== WHAT YOU SHOULD DO ==
In the part of the material that runs from the line containing "You should focus" through the end of the material, replace "blue fabric" with "gray blanket" and give those lines again with everything else unchanged.

##### PROVIDED DATA #####

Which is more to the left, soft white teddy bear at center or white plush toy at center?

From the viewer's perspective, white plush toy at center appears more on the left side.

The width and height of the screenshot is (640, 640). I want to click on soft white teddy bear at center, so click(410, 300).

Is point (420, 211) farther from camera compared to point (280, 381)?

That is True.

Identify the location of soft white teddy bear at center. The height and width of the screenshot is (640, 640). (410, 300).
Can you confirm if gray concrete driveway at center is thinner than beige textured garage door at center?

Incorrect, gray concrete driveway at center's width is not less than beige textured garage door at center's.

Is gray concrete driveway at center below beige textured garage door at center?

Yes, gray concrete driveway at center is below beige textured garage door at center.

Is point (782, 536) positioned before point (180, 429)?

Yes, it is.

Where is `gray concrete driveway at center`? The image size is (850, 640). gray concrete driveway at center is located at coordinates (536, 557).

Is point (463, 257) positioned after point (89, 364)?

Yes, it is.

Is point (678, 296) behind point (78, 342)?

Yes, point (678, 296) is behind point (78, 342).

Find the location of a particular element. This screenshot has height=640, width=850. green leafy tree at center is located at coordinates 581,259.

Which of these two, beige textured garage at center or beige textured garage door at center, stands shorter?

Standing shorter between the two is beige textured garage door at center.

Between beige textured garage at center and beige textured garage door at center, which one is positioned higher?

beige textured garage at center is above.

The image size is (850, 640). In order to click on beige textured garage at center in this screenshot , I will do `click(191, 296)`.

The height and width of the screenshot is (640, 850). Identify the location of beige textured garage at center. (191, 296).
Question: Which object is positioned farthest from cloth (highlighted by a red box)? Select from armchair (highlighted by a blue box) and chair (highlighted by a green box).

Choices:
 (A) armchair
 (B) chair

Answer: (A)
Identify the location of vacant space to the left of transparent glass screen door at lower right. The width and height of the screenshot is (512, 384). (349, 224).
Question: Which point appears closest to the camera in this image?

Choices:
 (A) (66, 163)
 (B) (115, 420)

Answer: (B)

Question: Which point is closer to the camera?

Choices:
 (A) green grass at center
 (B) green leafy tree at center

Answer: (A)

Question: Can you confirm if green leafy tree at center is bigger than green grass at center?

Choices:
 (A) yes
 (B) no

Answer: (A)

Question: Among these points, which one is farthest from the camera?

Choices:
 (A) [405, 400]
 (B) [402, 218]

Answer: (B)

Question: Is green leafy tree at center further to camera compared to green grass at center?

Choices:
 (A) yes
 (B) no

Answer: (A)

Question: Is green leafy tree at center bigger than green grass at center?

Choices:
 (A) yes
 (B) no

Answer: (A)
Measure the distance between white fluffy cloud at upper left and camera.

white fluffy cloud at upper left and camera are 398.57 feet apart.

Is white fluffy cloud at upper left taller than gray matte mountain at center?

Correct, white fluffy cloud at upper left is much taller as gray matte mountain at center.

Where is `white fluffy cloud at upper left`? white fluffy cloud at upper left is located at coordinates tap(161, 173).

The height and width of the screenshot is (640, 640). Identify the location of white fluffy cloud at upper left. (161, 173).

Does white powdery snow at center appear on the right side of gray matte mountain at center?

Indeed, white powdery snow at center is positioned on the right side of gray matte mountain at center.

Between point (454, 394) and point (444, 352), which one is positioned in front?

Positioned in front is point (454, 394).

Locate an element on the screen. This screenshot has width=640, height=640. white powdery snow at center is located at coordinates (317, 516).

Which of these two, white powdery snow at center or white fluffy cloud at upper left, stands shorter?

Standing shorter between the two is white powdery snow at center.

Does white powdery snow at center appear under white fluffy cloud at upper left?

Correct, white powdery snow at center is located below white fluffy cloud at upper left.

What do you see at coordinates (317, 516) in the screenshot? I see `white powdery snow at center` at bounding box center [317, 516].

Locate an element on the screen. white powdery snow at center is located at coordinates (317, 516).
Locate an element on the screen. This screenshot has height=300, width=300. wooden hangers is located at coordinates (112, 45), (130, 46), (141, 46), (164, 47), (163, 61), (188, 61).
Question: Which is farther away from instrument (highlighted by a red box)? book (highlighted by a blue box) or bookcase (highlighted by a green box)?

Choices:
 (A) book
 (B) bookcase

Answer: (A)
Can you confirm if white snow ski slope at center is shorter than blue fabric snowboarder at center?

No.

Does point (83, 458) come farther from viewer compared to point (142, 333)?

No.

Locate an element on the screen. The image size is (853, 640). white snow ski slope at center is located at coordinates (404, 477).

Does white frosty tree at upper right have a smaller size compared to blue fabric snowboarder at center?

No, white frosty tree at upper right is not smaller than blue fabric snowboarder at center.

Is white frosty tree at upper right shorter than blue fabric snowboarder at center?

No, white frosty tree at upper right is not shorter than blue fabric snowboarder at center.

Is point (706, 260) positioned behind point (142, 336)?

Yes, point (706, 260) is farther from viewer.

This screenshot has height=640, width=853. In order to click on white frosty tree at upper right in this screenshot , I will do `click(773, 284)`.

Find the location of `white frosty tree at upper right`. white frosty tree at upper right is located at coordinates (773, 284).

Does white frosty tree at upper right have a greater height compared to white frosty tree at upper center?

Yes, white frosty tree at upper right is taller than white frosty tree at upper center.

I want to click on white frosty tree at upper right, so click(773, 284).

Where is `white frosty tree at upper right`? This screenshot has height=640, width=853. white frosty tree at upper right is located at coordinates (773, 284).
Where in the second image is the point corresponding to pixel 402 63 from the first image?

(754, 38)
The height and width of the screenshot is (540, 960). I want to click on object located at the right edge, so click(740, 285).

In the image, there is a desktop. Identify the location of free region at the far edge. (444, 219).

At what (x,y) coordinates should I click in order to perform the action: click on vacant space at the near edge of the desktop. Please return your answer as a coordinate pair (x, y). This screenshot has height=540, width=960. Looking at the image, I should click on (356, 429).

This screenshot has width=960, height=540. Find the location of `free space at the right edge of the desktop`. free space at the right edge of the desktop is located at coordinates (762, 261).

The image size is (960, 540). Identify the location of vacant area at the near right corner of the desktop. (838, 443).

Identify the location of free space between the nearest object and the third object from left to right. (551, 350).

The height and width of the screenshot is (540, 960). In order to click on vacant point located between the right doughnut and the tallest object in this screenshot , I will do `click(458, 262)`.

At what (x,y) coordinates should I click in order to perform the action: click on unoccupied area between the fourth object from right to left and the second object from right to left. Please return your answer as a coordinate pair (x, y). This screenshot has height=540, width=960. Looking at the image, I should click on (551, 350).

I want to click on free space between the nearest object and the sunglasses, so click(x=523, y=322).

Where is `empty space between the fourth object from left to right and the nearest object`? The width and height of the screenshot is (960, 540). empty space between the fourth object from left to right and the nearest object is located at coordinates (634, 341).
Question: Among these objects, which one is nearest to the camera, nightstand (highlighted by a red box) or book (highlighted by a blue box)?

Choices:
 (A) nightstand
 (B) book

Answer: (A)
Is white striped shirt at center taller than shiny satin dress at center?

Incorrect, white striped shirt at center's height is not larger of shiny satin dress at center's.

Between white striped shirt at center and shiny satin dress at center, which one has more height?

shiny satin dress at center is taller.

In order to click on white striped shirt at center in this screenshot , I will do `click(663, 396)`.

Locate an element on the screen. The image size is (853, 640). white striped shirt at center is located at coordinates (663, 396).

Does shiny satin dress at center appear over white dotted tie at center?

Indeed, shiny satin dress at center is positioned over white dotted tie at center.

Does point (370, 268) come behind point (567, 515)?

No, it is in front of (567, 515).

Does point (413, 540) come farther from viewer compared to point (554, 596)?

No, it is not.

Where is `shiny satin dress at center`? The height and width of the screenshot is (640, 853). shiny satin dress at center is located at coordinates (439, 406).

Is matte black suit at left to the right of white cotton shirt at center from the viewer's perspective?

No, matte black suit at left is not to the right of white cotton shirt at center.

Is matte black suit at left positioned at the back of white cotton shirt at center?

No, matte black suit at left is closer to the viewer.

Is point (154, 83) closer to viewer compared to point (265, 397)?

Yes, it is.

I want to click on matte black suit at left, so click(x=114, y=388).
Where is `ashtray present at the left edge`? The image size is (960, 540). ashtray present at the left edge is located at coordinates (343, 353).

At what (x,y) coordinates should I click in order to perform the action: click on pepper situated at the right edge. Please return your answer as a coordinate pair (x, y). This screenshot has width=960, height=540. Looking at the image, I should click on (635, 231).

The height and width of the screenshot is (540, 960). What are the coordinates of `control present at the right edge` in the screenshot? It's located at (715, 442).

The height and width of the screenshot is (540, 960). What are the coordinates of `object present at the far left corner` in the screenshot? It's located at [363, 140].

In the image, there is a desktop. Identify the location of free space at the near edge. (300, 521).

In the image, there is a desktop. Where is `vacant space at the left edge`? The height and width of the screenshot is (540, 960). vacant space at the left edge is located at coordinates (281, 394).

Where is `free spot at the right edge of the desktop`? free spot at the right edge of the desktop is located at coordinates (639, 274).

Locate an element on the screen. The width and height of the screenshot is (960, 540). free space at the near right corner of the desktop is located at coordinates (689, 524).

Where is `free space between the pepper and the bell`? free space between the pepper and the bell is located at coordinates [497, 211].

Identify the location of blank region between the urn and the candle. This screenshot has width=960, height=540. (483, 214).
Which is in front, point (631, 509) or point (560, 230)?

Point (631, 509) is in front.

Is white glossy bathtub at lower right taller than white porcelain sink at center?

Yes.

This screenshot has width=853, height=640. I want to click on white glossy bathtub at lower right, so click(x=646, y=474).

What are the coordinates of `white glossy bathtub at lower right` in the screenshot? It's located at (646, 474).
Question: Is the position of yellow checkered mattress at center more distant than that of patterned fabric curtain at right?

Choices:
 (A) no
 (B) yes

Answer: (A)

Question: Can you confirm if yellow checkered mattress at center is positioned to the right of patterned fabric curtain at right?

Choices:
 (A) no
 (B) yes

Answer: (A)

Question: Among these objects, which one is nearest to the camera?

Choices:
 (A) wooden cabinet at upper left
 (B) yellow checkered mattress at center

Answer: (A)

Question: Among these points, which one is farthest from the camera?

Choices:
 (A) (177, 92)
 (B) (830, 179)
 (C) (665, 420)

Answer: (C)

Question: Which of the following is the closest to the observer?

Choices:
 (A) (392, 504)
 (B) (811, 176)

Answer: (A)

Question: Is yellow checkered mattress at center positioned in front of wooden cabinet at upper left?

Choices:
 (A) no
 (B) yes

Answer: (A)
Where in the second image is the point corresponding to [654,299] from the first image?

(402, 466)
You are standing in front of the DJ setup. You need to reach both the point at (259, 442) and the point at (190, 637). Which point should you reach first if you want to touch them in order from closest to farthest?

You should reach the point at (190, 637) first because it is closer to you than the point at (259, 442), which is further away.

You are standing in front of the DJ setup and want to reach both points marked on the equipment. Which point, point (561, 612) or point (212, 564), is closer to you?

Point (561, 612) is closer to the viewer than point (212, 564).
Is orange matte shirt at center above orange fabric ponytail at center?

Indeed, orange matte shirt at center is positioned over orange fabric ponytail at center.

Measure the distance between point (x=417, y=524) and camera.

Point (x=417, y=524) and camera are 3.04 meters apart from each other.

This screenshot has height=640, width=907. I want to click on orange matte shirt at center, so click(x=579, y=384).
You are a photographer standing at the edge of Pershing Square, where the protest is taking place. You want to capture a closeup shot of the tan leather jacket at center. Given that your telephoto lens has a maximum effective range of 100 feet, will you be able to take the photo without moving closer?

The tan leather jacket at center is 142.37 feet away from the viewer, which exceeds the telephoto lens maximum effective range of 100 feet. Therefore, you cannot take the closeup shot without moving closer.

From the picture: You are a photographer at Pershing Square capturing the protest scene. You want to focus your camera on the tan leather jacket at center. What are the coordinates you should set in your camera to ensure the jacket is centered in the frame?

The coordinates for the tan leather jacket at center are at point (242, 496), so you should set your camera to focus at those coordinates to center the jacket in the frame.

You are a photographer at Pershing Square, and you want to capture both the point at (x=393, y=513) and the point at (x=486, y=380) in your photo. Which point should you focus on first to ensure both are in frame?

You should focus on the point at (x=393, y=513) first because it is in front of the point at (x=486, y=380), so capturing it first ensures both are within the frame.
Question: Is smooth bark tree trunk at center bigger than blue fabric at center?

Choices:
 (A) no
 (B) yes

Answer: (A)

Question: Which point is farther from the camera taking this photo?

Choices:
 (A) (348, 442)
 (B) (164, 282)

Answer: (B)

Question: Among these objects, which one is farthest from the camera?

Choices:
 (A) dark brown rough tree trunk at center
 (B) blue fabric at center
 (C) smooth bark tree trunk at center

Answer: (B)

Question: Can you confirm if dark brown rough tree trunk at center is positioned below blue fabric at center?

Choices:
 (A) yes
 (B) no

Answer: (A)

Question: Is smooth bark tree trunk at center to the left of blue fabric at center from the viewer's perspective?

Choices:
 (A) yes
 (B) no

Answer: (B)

#####

== OUTPUT FOR THIS EXERCISE ==
You should focus on the point at (x=393, y=513) first because it is in front of the point at (x=486, y=380), so capturing it first ensures both are within the frame.
Question: Is smooth bark tree trunk at center bigger than gray blanket at center?

Choices:
 (A) no
 (B) yes

Answer: (A)

Question: Which point is farther from the camera taking this photo?

Choices:
 (A) (348, 442)
 (B) (164, 282)

Answer: (B)

Question: Among these objects, which one is farthest from the camera?

Choices:
 (A) dark brown rough tree trunk at center
 (B) gray blanket at center
 (C) smooth bark tree trunk at center

Answer: (B)

Question: Can you confirm if dark brown rough tree trunk at center is positioned below gray blanket at center?

Choices:
 (A) yes
 (B) no

Answer: (A)

Question: Is smooth bark tree trunk at center to the left of gray blanket at center from the viewer's perspective?

Choices:
 (A) yes
 (B) no

Answer: (B)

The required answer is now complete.